> [What is needed]:
From the saved data entries below, pick out every line that contains the word "Turku" and copy each of those lines in full.

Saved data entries
——

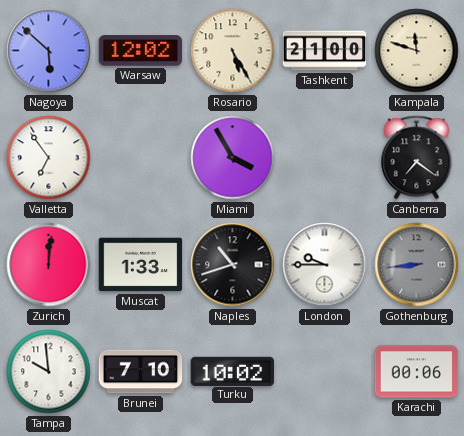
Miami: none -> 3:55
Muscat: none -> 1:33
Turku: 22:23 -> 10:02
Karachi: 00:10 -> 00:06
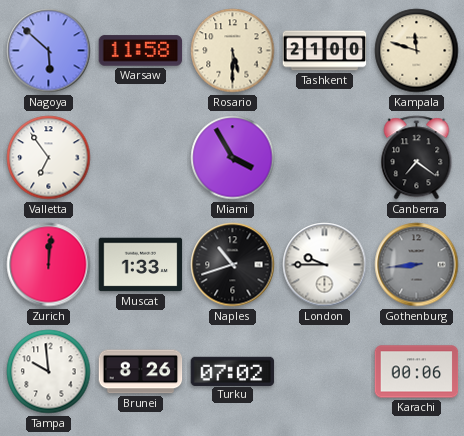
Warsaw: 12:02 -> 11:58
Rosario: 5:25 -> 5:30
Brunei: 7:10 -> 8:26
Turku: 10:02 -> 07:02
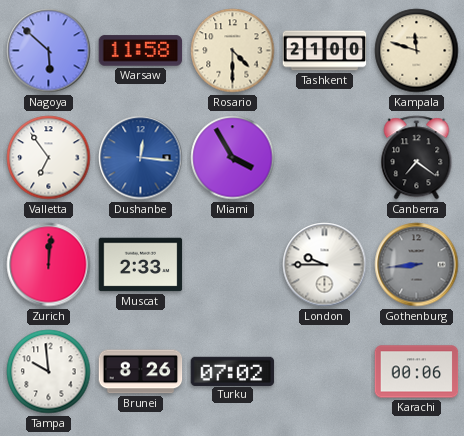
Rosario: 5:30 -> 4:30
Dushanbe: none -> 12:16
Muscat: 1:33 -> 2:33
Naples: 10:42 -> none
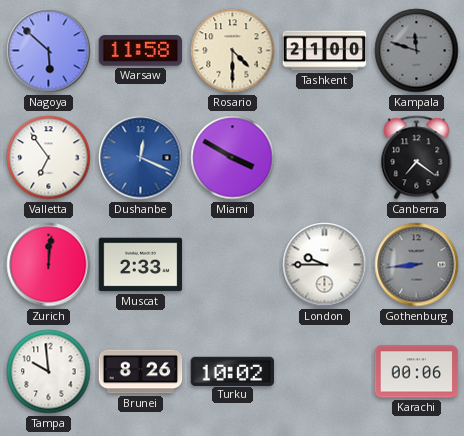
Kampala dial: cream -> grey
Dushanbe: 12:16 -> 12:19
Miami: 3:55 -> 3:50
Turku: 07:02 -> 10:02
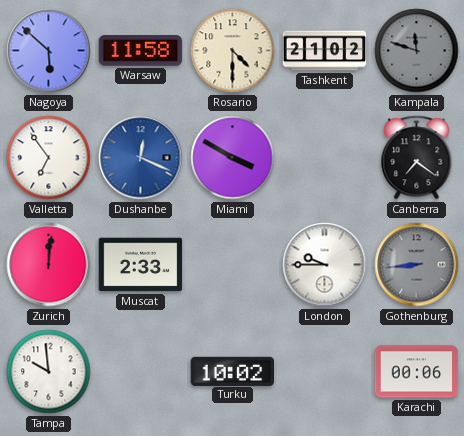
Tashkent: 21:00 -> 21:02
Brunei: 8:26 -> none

——

> [Response to the task]:
Turku: 22:23 -> 10:02
Turku: 10:02 -> 07:02
Turku: 07:02 -> 10:02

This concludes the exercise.